-- EXERCISE --
Look for the word "repainted". Copy every line of the listing where it occurs.

-- TASK MATERIAL --
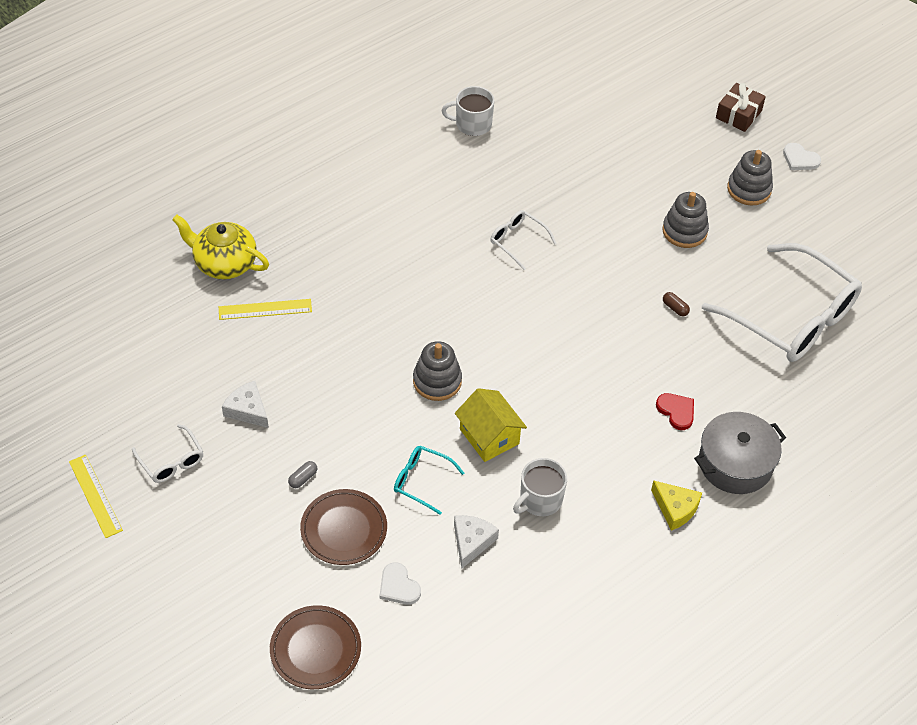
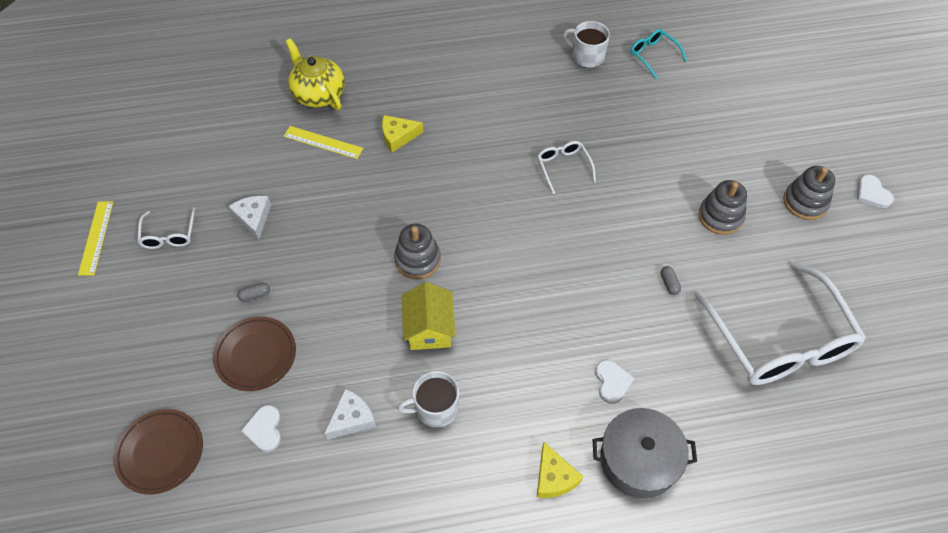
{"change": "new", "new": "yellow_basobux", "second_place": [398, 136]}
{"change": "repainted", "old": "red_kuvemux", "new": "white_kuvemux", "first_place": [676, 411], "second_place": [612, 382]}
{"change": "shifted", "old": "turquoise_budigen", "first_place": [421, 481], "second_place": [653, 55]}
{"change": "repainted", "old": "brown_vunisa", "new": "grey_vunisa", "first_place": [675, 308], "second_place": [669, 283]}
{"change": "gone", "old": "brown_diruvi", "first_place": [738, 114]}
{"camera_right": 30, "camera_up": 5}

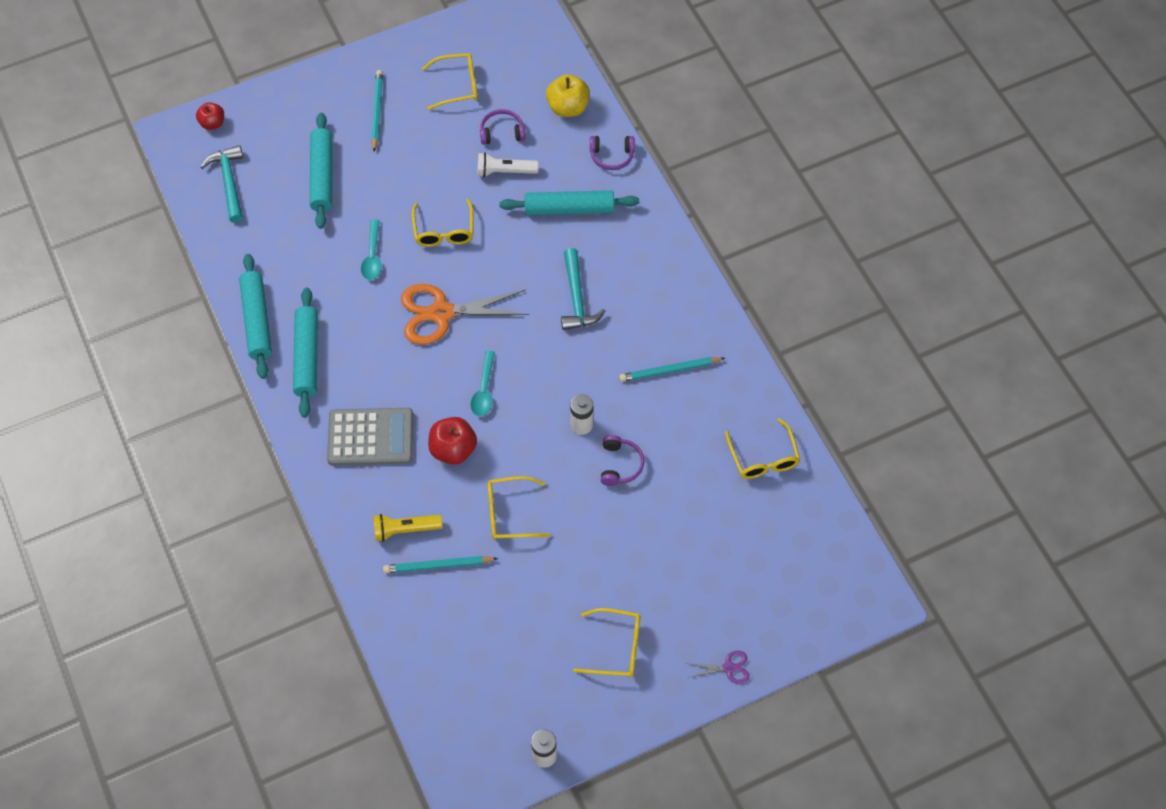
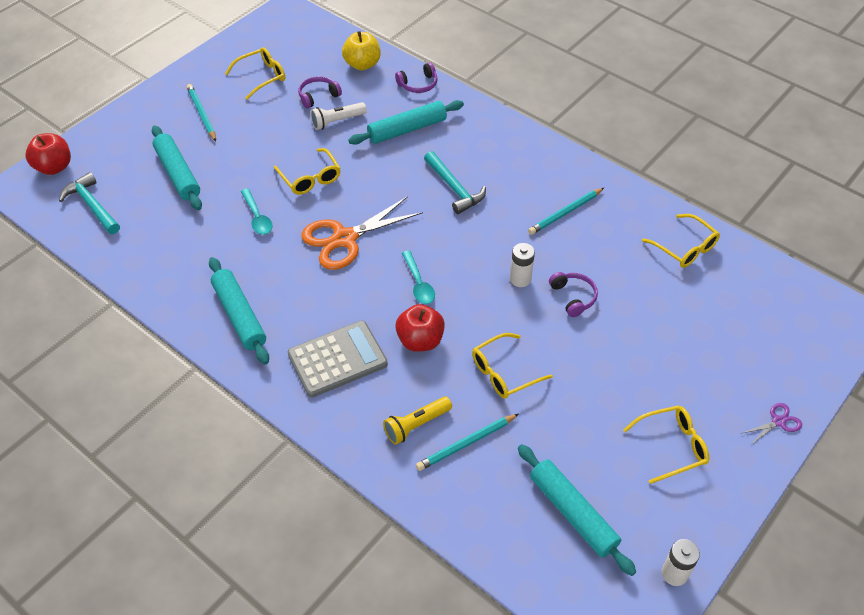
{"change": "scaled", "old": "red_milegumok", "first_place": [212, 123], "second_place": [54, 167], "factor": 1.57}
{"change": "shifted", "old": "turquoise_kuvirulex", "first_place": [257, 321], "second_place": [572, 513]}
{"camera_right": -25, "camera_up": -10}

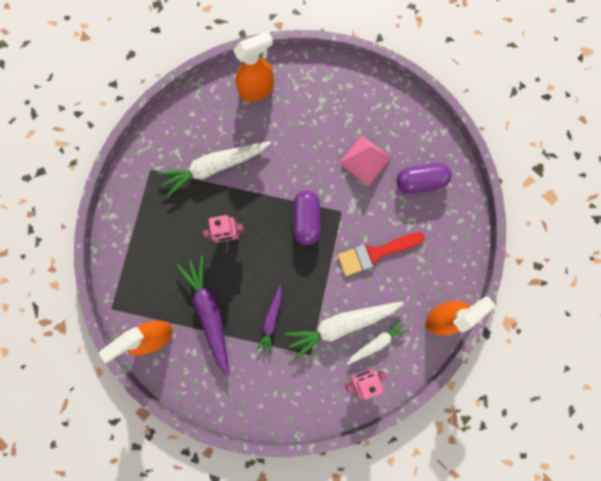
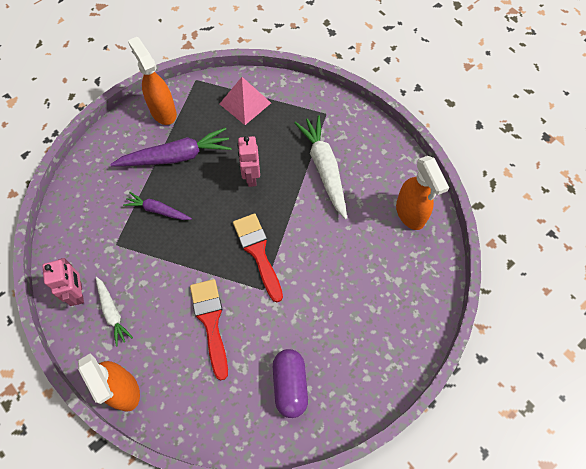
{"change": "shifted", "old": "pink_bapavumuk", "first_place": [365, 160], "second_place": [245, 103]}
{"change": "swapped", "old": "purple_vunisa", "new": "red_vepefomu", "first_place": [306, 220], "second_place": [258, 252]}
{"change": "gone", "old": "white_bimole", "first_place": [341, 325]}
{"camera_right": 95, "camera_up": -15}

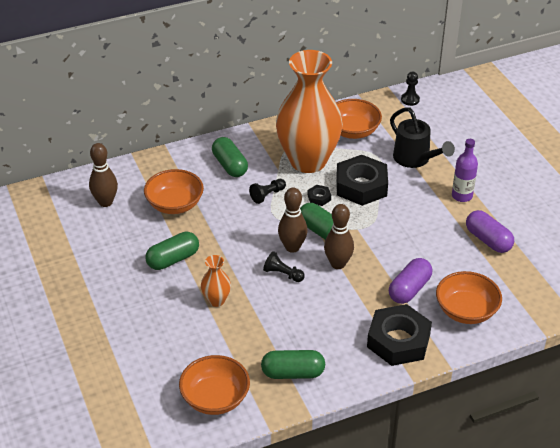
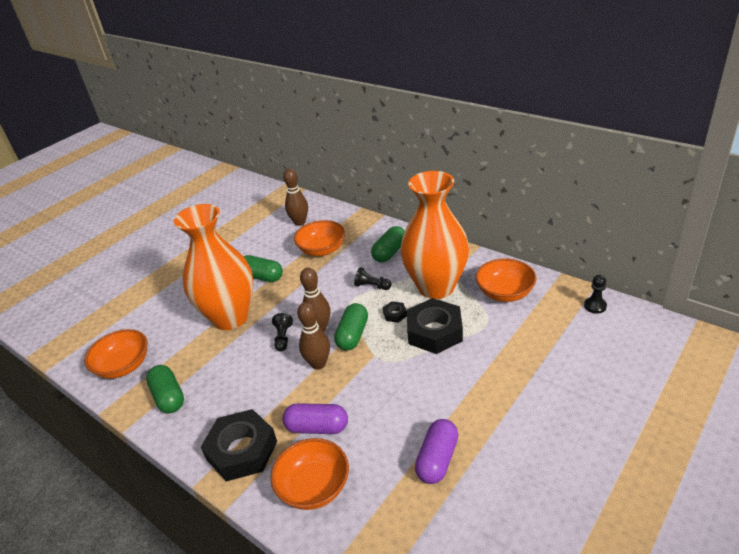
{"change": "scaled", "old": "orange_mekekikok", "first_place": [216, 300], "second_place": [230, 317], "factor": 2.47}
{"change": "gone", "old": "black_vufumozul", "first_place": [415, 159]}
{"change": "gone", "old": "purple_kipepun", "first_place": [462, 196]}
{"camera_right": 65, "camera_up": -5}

-- ANSWER --
{"change": "repainted", "old": "red_kuvemux", "new": "white_kuvemux", "first_place": [676, 411], "second_place": [612, 382]}
{"change": "repainted", "old": "brown_vunisa", "new": "grey_vunisa", "first_place": [675, 308], "second_place": [669, 283]}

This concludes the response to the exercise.